• [What you are asked to do]:
Of the entries below, return exactly those lines that fall between the one containing "R3: 1.6k (+3V3, N008) -> 39k (+3V3, N008)" and the one containing "U1 pin GND: -12V -> GND", the two end lines included.

::::::::::

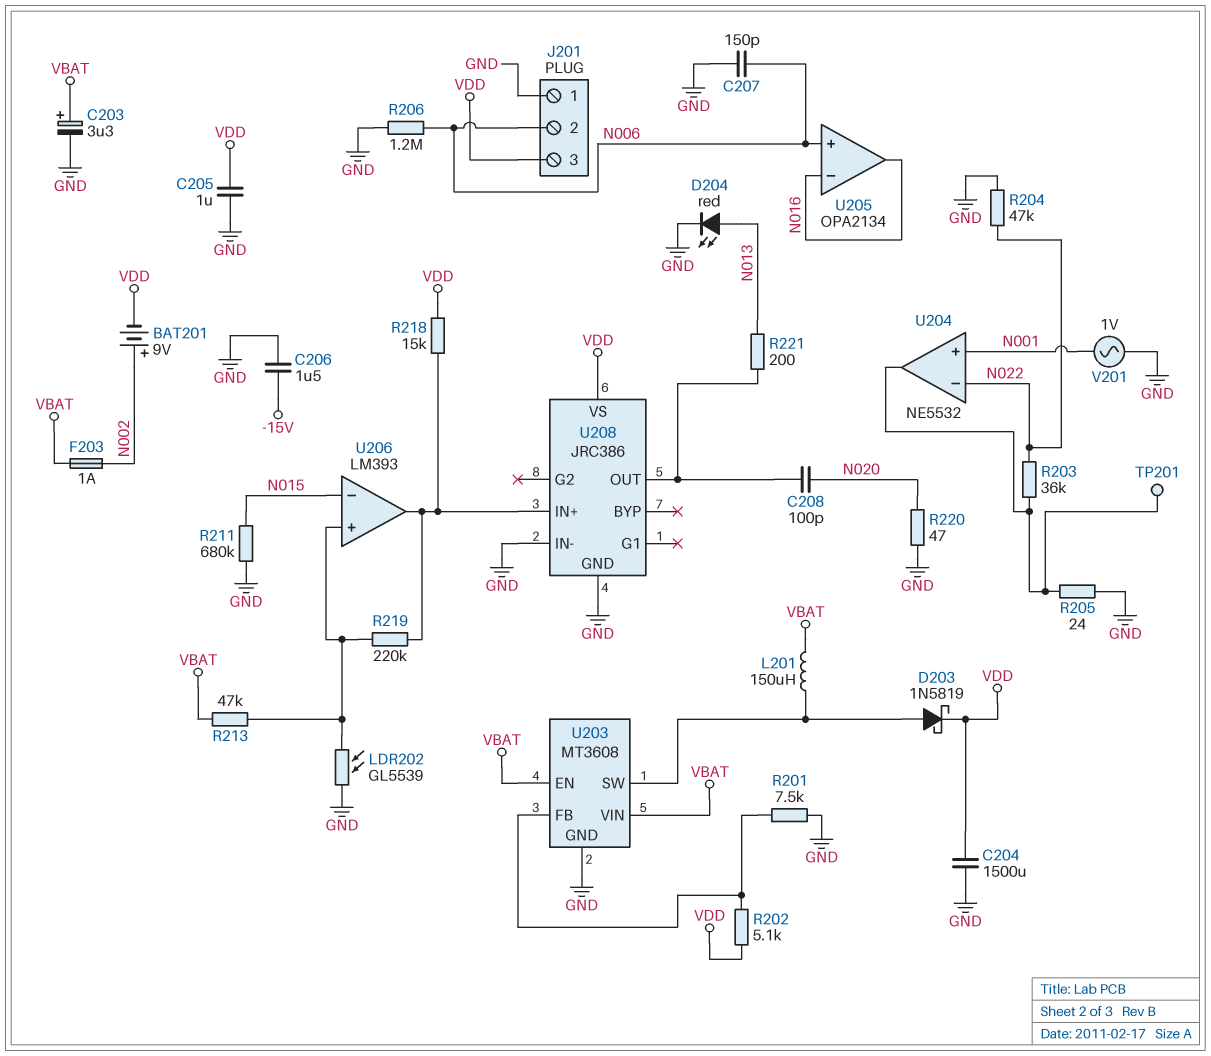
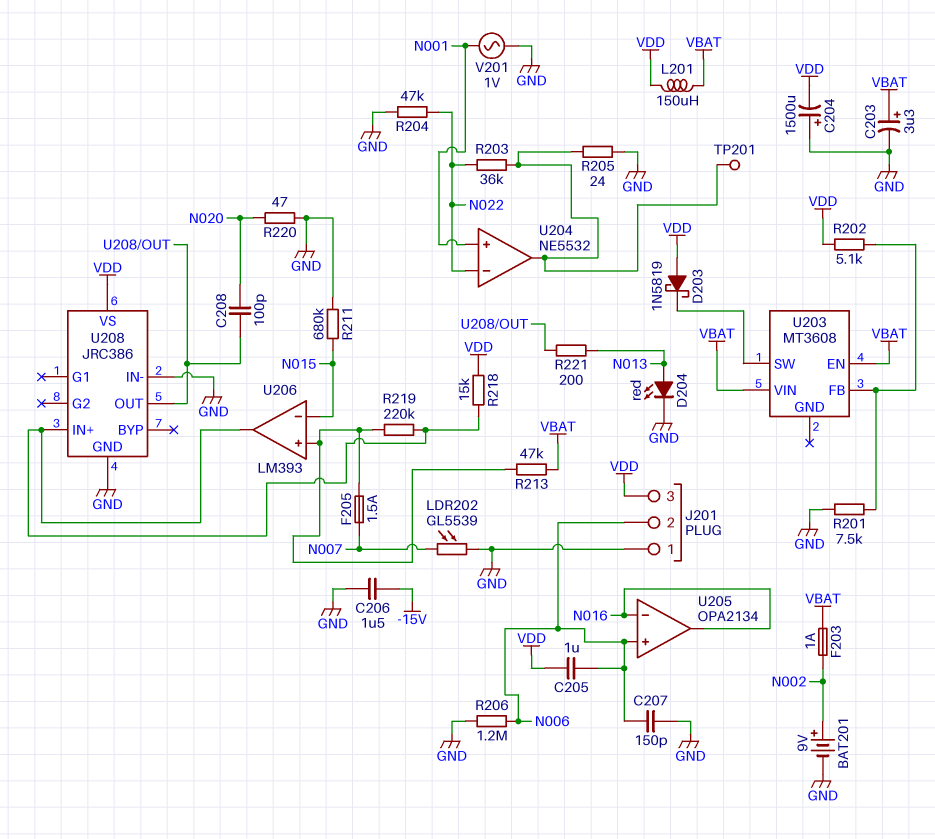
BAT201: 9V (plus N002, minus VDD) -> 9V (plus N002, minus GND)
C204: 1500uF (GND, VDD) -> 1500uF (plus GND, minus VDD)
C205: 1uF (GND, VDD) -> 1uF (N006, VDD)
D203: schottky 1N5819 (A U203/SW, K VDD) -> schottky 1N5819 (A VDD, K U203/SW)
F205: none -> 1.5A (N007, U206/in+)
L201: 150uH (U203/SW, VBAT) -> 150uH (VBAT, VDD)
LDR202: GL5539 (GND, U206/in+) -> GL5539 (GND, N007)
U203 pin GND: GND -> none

::::::::::

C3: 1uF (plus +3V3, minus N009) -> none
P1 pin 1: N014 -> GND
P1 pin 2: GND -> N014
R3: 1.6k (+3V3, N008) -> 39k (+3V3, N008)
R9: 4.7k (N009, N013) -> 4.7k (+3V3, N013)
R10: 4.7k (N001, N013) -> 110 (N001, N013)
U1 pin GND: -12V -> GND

::::::::::

• [Output for this exercise]:
R3: 1.6k (+3V3, N008) -> 39k (+3V3, N008)
R9: 4.7k (N009, N013) -> 4.7k (+3V3, N013)
R10: 4.7k (N001, N013) -> 110 (N001, N013)
U1 pin GND: -12V -> GND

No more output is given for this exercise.